* Instructions for the task *
Pictures must not appear in the copy. Restate exactly the lines below from the one with "TFT1 pin DC: D32 -> D14" through the one with "TFT1 pin VCC: GND -> 3V3", inclusive.

Records shown START

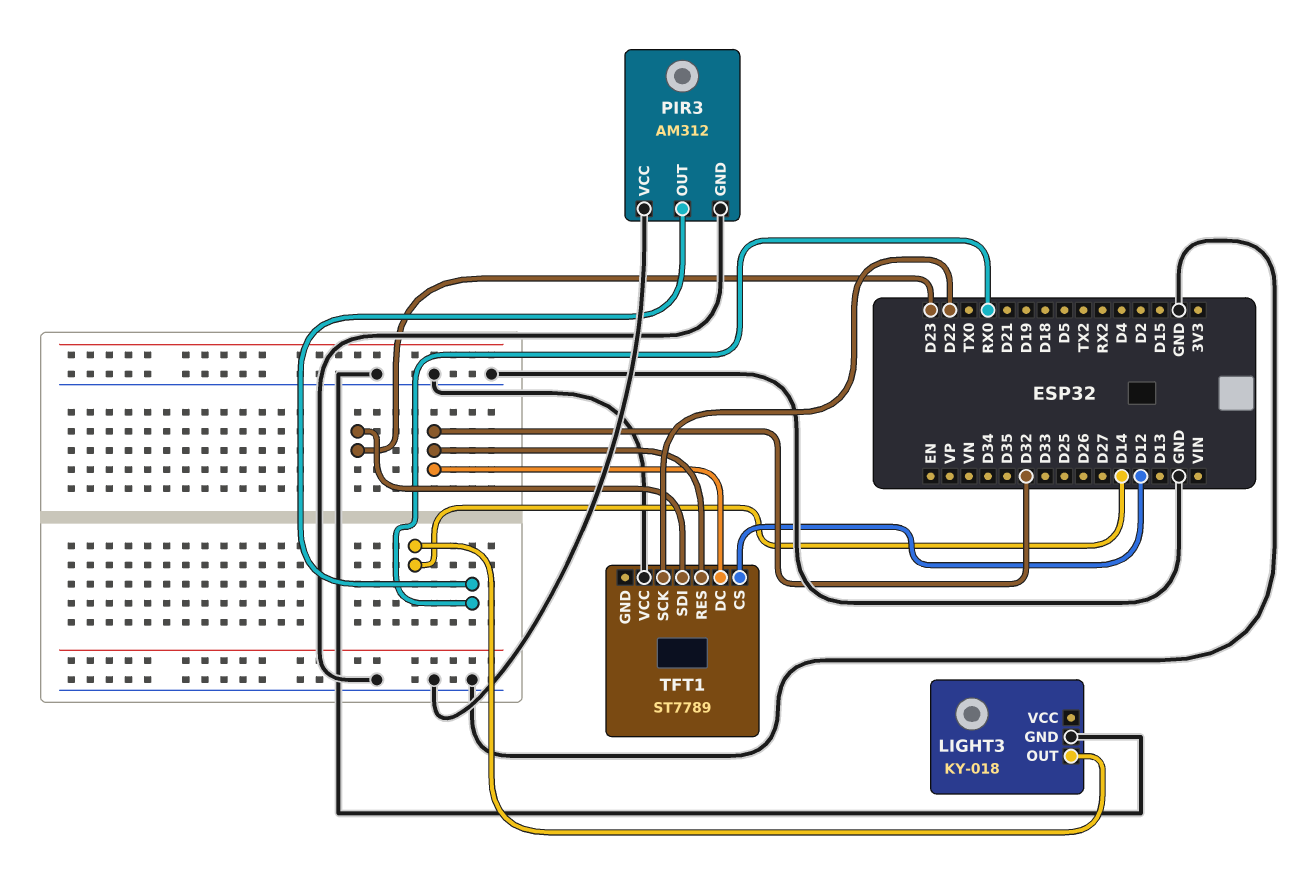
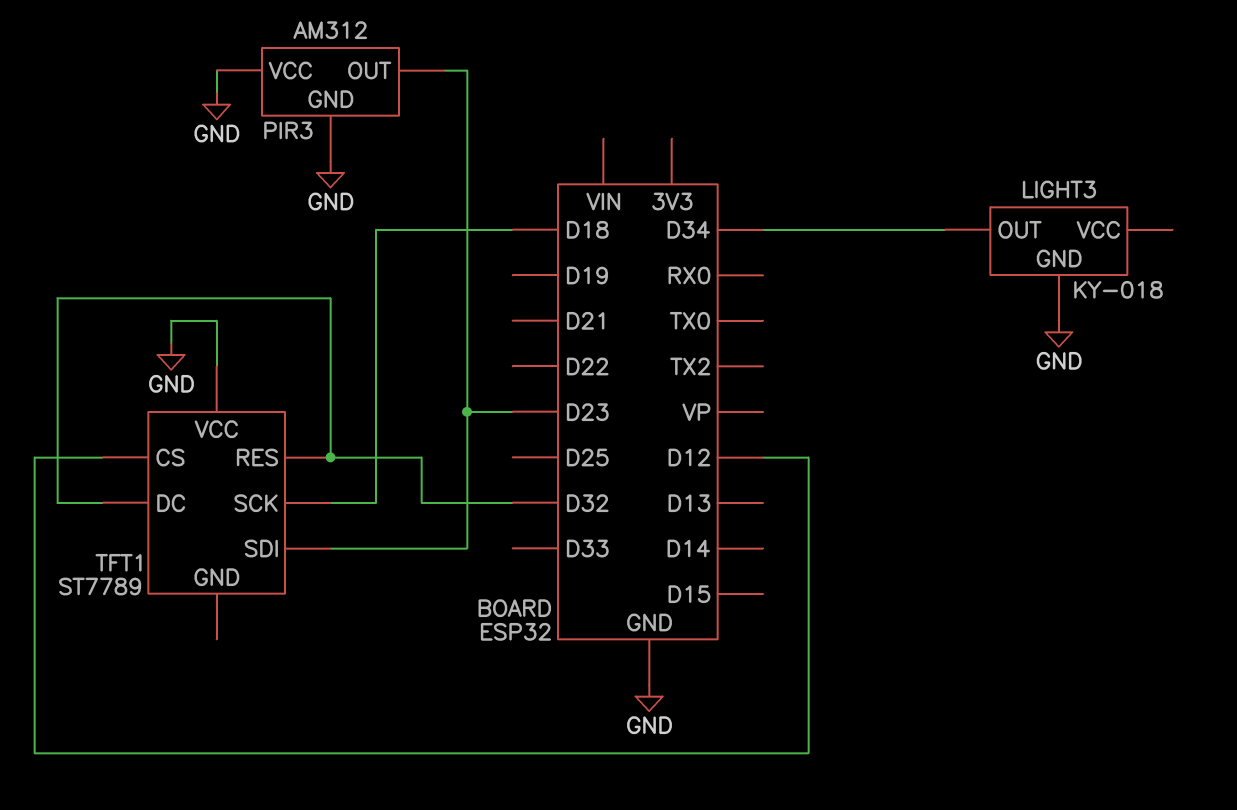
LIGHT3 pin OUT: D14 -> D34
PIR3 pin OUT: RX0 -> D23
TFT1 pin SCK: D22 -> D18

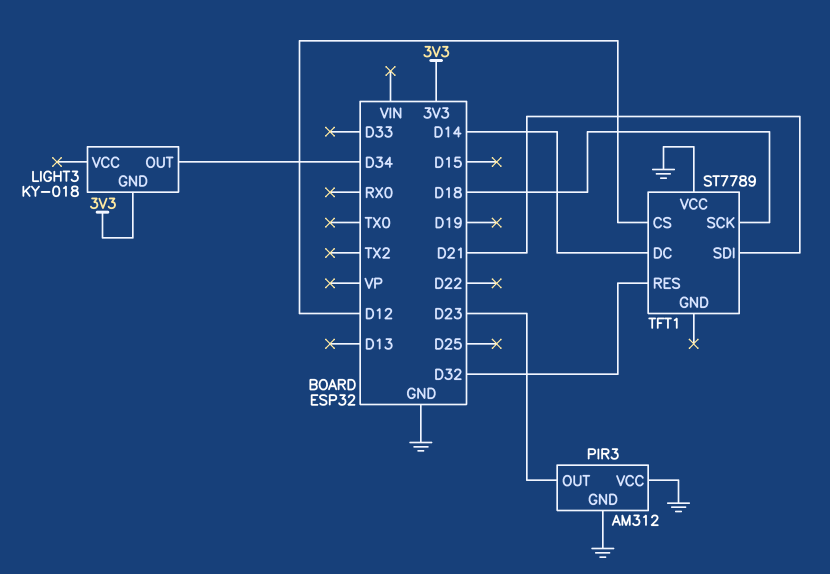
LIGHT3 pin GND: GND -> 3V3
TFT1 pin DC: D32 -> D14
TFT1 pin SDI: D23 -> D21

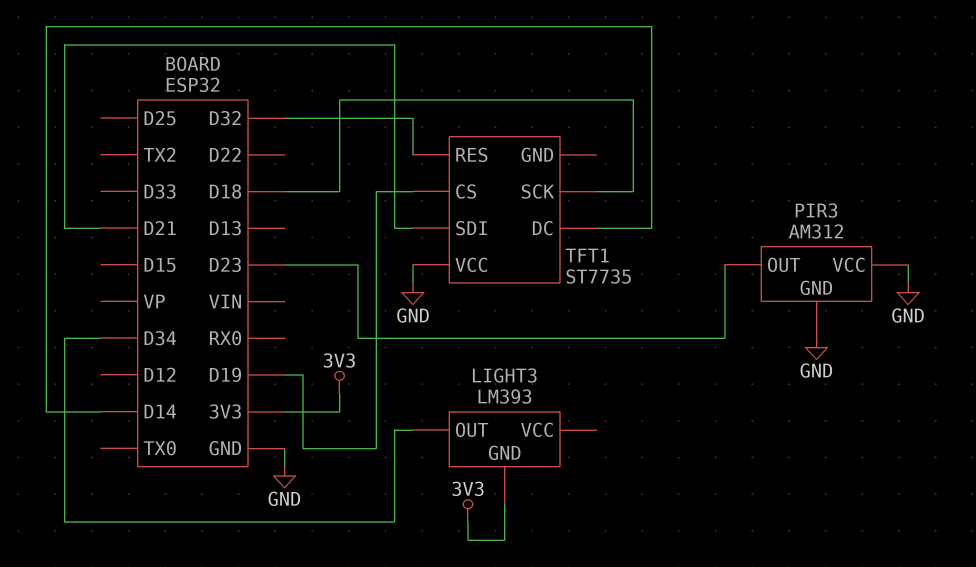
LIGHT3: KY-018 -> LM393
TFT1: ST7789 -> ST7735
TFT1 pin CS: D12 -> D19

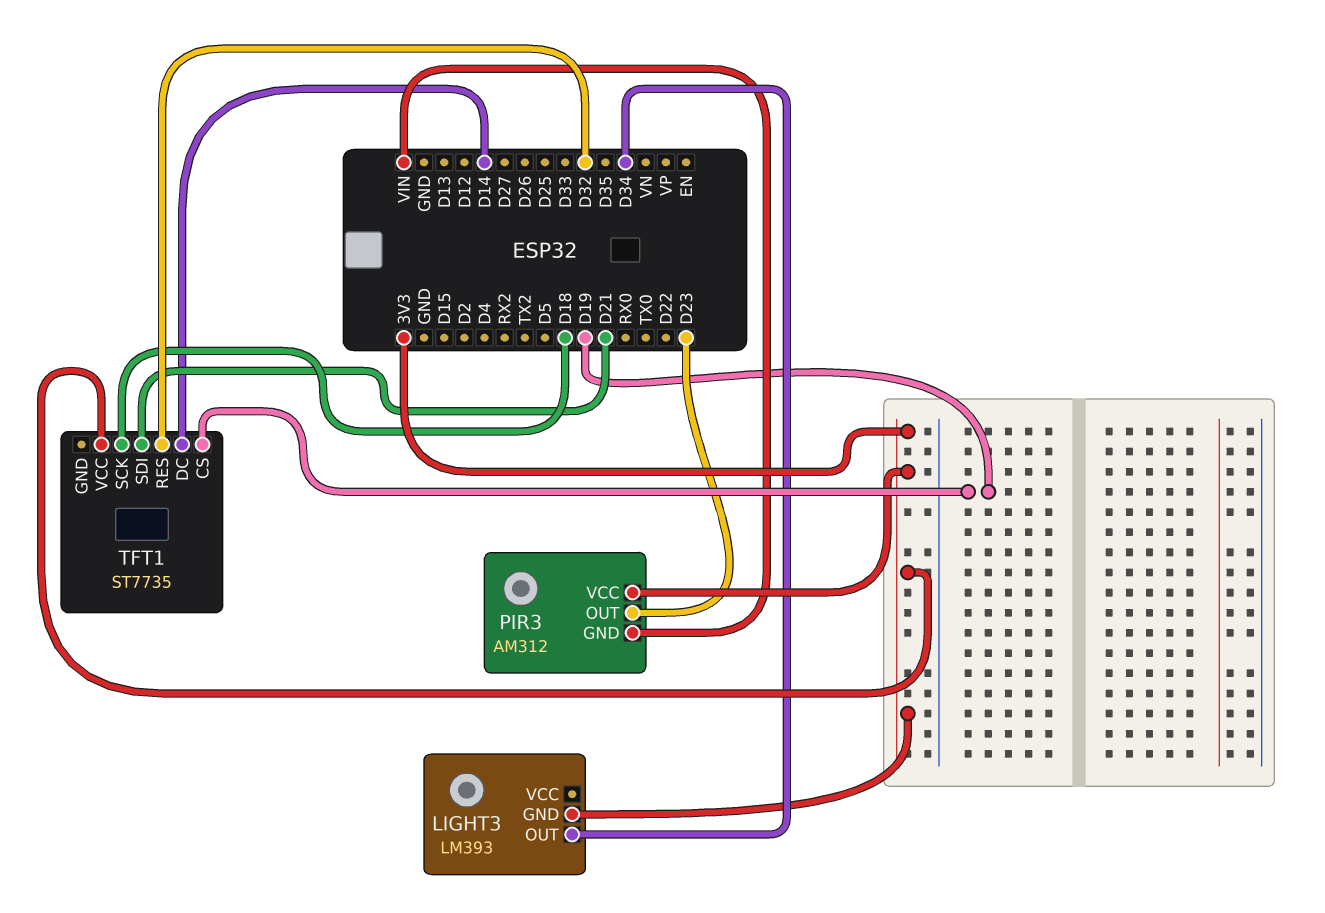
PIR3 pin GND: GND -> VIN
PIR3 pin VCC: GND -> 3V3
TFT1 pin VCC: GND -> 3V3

Records shown END
Records shown START

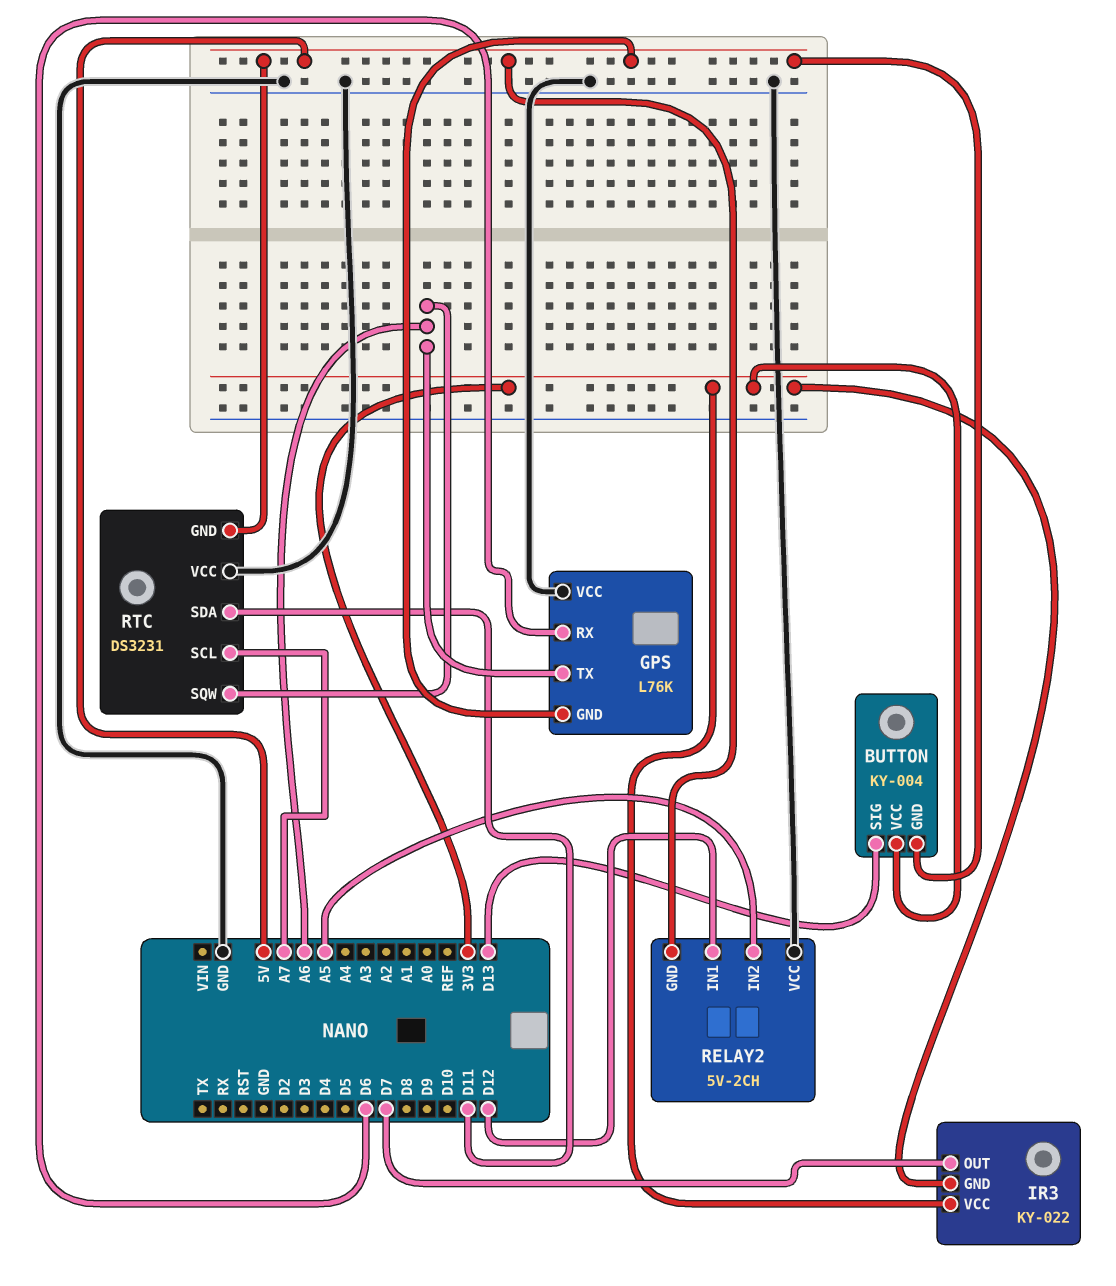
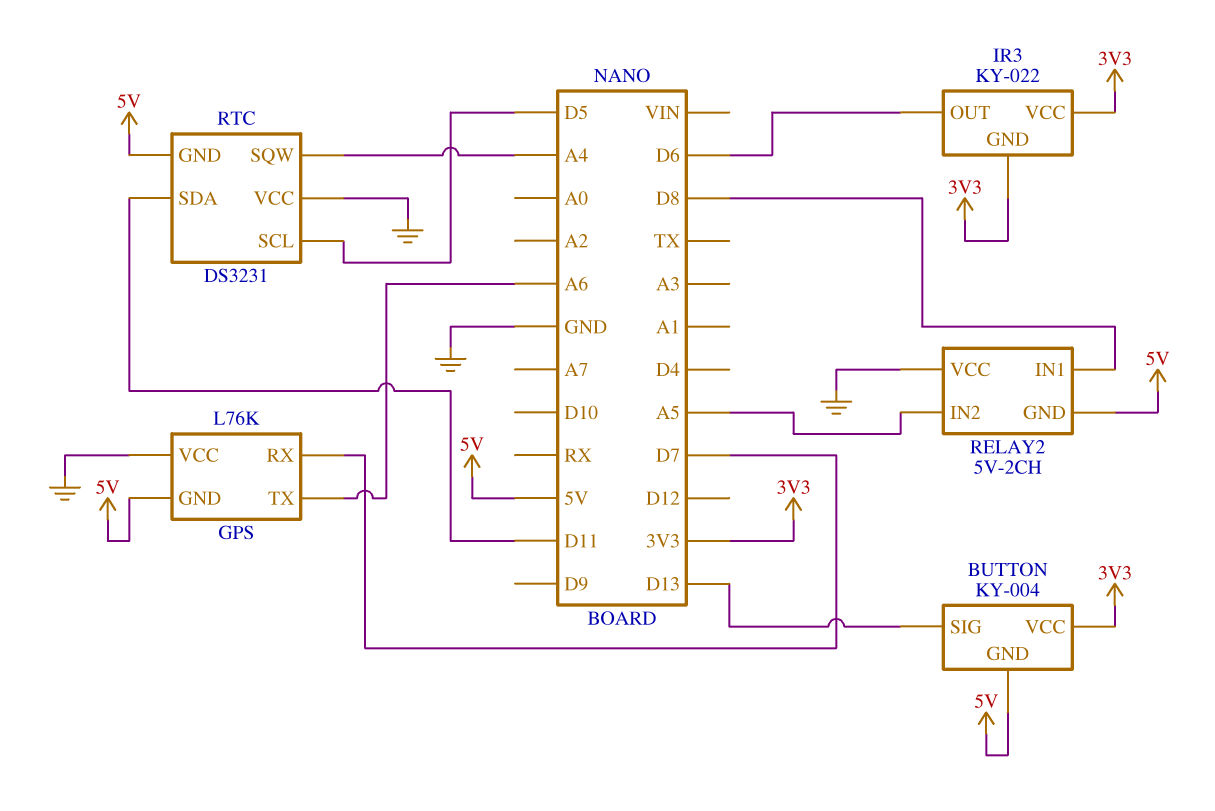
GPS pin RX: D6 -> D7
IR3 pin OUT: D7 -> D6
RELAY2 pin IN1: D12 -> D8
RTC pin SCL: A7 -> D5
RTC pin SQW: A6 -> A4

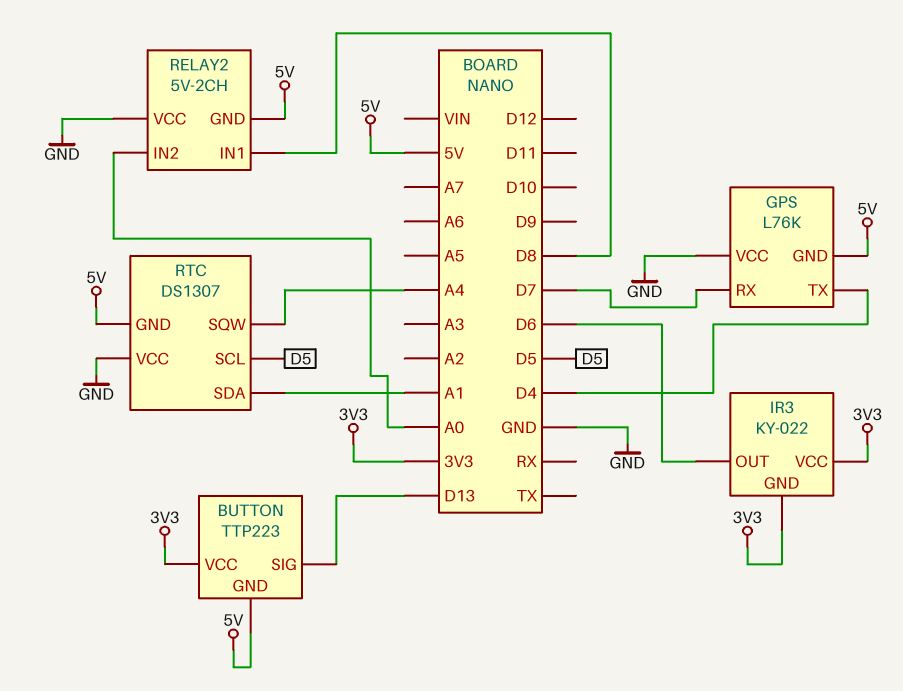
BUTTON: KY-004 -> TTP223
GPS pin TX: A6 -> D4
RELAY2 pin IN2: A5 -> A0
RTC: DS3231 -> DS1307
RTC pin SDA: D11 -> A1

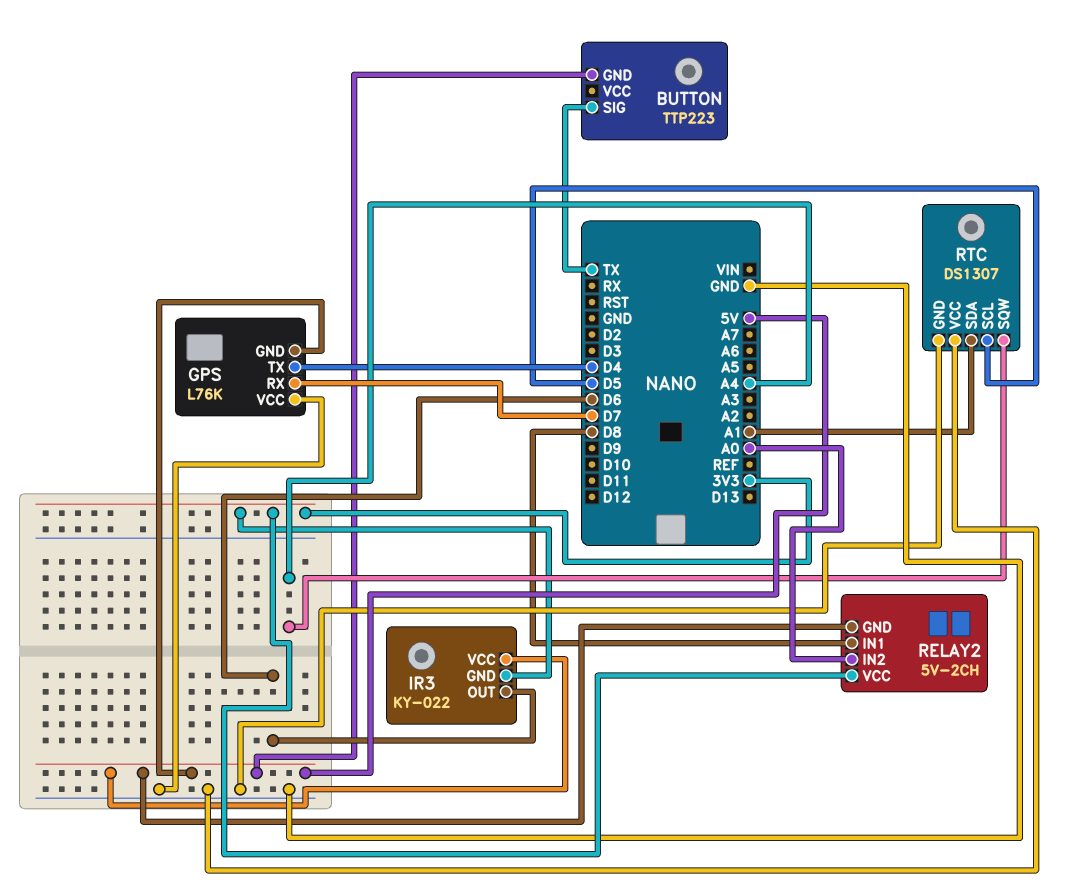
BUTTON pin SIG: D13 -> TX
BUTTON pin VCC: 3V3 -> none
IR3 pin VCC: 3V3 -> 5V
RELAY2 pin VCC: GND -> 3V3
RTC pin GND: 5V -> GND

Records shown END

* Problem solution *
TFT1 pin DC: D32 -> D14
TFT1 pin SDI: D23 -> D21

LIGHT3: KY-018 -> LM393
TFT1: ST7789 -> ST7735
TFT1 pin CS: D12 -> D19

PIR3 pin GND: GND -> VIN
PIR3 pin VCC: GND -> 3V3
TFT1 pin VCC: GND -> 3V3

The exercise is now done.